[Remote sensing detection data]

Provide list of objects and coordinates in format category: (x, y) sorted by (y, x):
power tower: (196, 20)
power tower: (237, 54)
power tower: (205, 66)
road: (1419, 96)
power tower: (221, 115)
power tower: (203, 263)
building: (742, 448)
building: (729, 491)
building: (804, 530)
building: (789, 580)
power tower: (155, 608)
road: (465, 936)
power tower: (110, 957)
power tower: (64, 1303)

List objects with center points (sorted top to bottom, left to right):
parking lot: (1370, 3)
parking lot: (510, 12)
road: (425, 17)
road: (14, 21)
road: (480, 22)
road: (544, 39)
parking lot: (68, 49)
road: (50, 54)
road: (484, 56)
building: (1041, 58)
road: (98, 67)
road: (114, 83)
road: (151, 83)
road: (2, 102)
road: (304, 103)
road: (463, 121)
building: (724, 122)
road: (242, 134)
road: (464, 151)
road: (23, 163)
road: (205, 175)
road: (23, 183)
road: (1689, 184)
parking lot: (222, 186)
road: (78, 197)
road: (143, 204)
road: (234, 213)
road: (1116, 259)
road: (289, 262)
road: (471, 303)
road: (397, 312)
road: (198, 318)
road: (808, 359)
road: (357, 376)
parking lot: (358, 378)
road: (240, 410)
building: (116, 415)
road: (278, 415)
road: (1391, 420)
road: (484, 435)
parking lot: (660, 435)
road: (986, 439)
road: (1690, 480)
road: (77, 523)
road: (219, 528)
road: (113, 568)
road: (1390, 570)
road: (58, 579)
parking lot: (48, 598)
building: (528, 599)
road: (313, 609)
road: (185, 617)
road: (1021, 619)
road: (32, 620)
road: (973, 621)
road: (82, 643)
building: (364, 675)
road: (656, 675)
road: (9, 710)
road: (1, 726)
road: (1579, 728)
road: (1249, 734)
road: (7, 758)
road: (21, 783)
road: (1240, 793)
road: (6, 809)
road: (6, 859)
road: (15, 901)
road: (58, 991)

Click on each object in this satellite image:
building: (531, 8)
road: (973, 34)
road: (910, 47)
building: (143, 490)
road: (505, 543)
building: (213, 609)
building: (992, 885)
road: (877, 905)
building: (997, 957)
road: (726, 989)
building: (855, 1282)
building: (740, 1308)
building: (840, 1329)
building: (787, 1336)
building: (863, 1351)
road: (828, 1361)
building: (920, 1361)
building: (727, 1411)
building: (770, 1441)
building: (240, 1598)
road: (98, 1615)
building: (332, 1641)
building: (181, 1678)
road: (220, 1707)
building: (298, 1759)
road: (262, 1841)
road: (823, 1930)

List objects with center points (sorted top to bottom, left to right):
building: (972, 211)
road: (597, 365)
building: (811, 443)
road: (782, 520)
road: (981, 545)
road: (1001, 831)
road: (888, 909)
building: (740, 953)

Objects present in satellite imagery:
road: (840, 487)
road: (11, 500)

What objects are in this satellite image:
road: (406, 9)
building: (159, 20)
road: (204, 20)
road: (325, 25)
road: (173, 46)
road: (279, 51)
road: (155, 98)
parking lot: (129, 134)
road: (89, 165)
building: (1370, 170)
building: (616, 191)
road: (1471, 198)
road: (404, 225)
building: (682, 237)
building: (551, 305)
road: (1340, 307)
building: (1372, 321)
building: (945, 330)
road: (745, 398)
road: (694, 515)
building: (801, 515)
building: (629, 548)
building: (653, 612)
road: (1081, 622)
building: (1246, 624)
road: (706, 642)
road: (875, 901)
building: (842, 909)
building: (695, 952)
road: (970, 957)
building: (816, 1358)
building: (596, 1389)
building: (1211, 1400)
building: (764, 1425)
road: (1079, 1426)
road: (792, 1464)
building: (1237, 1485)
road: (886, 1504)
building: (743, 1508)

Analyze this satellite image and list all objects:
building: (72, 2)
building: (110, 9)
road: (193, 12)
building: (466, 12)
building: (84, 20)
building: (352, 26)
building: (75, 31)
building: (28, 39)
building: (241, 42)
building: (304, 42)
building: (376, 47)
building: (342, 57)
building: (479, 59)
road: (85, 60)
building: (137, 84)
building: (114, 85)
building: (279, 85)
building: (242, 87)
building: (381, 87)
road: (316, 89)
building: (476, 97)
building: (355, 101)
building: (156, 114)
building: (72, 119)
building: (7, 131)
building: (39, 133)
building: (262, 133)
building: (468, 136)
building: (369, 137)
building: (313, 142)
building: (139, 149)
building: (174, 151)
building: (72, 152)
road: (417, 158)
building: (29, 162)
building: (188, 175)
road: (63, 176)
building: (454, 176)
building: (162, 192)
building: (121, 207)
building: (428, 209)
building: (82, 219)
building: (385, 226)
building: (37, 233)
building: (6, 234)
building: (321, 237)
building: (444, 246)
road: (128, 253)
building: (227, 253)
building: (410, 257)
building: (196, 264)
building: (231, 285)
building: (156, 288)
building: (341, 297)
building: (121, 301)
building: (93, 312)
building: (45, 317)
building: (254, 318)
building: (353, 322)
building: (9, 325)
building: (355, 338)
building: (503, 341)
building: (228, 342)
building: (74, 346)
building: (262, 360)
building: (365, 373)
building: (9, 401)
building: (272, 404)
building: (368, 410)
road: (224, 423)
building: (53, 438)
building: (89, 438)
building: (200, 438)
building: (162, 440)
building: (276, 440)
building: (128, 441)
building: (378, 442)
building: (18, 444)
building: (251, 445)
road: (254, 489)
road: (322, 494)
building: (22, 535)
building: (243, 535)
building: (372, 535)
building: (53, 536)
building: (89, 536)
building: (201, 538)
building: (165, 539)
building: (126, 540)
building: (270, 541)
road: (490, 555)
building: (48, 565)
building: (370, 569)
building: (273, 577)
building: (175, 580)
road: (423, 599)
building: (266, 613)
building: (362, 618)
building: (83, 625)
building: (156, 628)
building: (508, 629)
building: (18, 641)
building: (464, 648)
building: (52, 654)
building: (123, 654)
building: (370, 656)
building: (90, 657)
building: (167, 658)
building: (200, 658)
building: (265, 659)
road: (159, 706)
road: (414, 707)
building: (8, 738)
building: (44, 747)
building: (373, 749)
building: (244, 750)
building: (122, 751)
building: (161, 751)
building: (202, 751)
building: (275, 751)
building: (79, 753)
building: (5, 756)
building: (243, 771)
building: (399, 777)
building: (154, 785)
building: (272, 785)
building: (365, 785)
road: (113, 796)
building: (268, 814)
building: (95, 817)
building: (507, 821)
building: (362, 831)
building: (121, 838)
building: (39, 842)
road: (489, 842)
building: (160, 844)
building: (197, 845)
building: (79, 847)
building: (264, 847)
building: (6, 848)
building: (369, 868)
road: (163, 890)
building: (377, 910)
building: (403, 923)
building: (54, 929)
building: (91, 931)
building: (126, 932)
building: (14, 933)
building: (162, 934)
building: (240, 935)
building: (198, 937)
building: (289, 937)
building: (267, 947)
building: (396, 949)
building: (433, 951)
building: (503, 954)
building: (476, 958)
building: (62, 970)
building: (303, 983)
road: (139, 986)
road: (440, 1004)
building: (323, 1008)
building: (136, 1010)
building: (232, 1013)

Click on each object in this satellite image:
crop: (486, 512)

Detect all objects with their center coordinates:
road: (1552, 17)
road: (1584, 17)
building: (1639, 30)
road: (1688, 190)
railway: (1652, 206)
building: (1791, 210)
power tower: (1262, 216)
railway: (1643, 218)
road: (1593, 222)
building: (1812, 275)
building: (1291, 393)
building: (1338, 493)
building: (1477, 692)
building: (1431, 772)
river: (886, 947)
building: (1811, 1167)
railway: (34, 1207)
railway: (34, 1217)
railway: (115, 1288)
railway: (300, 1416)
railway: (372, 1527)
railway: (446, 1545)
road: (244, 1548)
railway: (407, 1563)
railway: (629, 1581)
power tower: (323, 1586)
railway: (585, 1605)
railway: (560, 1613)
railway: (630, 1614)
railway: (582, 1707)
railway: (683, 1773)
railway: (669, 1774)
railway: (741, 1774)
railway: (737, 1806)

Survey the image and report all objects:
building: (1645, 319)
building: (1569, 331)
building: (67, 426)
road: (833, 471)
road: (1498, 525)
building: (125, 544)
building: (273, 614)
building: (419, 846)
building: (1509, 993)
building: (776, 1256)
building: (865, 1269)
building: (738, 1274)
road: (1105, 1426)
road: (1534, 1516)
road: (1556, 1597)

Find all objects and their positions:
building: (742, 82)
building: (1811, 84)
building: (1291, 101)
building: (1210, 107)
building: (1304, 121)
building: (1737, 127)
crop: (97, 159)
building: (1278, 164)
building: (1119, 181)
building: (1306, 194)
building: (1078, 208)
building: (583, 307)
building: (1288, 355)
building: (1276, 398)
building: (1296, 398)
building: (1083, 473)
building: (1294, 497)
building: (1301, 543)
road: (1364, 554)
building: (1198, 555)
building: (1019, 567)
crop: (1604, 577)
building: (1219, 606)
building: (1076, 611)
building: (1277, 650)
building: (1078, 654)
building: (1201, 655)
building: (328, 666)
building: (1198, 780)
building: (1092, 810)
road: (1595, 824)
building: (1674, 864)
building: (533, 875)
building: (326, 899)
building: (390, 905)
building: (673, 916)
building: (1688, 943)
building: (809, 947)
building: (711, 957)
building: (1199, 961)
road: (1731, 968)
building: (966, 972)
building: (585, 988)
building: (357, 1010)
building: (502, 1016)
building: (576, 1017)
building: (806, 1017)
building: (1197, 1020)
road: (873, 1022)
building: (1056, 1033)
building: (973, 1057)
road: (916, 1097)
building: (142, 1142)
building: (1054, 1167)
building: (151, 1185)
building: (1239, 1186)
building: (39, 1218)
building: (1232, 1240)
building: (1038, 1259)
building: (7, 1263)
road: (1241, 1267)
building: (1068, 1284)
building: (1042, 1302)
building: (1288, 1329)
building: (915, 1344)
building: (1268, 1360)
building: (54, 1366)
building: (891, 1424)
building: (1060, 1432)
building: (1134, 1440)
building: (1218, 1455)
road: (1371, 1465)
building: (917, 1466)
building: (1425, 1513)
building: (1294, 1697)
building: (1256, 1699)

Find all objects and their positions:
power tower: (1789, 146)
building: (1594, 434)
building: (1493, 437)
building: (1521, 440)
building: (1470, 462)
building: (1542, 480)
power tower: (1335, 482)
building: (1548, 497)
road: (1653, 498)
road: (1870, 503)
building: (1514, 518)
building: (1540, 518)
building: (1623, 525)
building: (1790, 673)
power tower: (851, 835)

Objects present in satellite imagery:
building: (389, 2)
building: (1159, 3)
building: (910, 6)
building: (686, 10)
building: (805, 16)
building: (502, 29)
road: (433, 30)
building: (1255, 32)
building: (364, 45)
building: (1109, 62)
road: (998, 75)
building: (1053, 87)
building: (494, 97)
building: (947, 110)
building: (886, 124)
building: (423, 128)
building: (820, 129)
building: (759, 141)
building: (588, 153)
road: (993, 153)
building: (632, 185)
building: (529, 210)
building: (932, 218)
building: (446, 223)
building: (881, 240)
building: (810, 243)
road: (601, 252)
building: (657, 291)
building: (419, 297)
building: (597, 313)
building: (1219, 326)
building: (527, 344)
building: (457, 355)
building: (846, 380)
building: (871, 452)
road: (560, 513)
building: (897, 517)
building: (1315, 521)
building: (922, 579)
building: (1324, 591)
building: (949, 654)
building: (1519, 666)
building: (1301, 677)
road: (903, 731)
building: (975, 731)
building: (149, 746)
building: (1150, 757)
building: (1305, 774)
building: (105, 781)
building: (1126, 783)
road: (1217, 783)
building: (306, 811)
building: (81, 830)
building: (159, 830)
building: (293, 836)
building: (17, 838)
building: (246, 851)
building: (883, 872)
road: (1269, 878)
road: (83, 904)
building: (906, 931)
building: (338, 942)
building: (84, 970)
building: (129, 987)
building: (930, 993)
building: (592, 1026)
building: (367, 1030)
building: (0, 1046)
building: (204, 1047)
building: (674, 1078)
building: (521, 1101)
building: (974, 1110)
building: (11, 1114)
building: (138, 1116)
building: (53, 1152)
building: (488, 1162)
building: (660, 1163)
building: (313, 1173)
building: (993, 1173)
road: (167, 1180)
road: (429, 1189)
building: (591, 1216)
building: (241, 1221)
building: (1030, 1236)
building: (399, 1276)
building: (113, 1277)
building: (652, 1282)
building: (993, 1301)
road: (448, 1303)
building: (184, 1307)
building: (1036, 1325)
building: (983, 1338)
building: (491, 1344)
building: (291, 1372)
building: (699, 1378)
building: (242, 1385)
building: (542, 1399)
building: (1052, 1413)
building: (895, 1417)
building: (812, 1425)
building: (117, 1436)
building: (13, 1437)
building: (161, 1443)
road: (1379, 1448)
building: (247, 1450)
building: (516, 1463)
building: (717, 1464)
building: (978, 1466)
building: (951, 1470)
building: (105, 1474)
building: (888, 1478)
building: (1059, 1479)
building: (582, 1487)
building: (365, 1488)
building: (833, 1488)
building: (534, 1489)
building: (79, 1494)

• **WHAT IS REQUIRED**: Lines in the records that hold "this" should be tallied, with the total given on its own.

• **WRITTEN RESPONSE**: 4